#### Source information ####

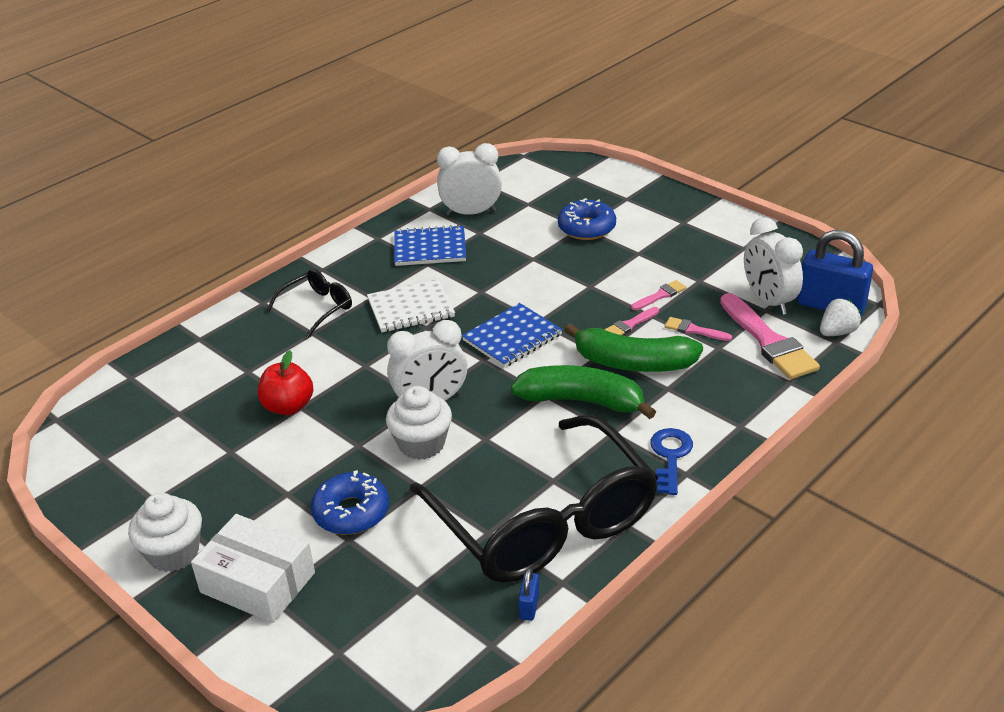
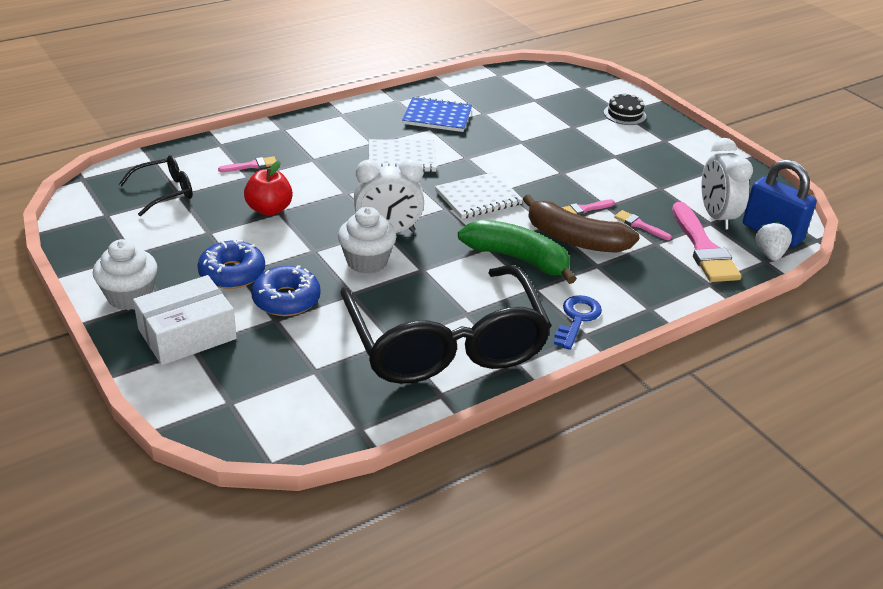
camera: 10 degrees right, 0 degrees up
(258, 582) = (187, 334): white box -> white box turned 75 degrees counterclockwise
(317, 308) = (324, 142): black glasses -> black glasses (164, 192)
(471, 213) = (483, 97): white clock -> none
(512, 337) = (478, 198): blue notebook -> white notebook
(529, 606) = (404, 406): blue padlock -> none
(586, 228) = (578, 128): blue donut -> blue donut (232, 273)
(630, 200) = (624, 114): none -> black cake
(633, 363) = (574, 239): green banana -> brown banana
(660, 295) = (621, 192): pink brush -> pink brush (251, 165)
(837, 332) = (769, 254): white strawberry -> white strawberry turned 60 degrees counterclockwise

####

*What this task involves*. Keep every word of the material exactly as given. Drop the pictures.

*Answer for the task*.
camera: 10 degrees right, 0 degrees up
(258, 582) = (187, 334): white box -> white box turned 75 degrees counterclockwise
(317, 308) = (324, 142): black glasses -> black glasses (164, 192)
(471, 213) = (483, 97): white clock -> none
(512, 337) = (478, 198): blue notebook -> white notebook
(529, 606) = (404, 406): blue padlock -> none
(586, 228) = (578, 128): blue donut -> blue donut (232, 273)
(630, 200) = (624, 114): none -> black cake
(633, 363) = (574, 239): green banana -> brown banana
(660, 295) = (621, 192): pink brush -> pink brush (251, 165)
(837, 332) = (769, 254): white strawberry -> white strawberry turned 60 degrees counterclockwise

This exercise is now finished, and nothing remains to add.